• **Exercise aim**
Every line of the data below is to be written out again exactly.

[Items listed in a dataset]
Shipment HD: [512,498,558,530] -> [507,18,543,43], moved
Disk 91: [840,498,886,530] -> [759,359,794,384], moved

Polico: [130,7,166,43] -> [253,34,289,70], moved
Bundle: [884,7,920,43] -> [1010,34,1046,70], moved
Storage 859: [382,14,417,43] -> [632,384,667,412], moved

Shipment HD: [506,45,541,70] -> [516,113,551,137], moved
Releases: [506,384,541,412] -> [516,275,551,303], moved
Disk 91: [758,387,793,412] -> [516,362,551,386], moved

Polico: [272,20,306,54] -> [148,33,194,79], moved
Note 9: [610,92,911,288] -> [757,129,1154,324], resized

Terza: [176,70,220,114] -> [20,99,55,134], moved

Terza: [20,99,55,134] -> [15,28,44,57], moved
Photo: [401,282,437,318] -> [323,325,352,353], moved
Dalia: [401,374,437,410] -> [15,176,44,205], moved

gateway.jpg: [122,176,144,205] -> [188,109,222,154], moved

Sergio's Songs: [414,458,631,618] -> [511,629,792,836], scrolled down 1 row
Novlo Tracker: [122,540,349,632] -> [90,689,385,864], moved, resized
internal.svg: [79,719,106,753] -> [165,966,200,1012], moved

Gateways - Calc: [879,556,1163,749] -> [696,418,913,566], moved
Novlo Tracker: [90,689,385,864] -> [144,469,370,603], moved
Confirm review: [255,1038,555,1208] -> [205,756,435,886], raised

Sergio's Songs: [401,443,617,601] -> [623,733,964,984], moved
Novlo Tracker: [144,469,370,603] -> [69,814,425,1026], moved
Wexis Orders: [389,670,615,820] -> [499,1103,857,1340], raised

• **Result for this exercise**
Shipment HD: [512,498,558,530] -> [507,18,543,43], moved
Disk 91: [840,498,886,530] -> [759,359,794,384], moved

Polico: [130,7,166,43] -> [253,34,289,70], moved
Bundle: [884,7,920,43] -> [1010,34,1046,70], moved
Storage 859: [382,14,417,43] -> [632,384,667,412], moved

Shipment HD: [506,45,541,70] -> [516,113,551,137], moved
Releases: [506,384,541,412] -> [516,275,551,303], moved
Disk 91: [758,387,793,412] -> [516,362,551,386], moved

Polico: [272,20,306,54] -> [148,33,194,79], moved
Note 9: [610,92,911,288] -> [757,129,1154,324], resized

Terza: [176,70,220,114] -> [20,99,55,134], moved

Terza: [20,99,55,134] -> [15,28,44,57], moved
Photo: [401,282,437,318] -> [323,325,352,353], moved
Dalia: [401,374,437,410] -> [15,176,44,205], moved

gateway.jpg: [122,176,144,205] -> [188,109,222,154], moved

Sergio's Songs: [414,458,631,618] -> [511,629,792,836], scrolled down 1 row
Novlo Tracker: [122,540,349,632] -> [90,689,385,864], moved, resized
internal.svg: [79,719,106,753] -> [165,966,200,1012], moved

Gateways - Calc: [879,556,1163,749] -> [696,418,913,566], moved
Novlo Tracker: [90,689,385,864] -> [144,469,370,603], moved
Confirm review: [255,1038,555,1208] -> [205,756,435,886], raised

Sergio's Songs: [401,443,617,601] -> [623,733,964,984], moved
Novlo Tracker: [144,469,370,603] -> [69,814,425,1026], moved
Wexis Orders: [389,670,615,820] -> [499,1103,857,1340], raised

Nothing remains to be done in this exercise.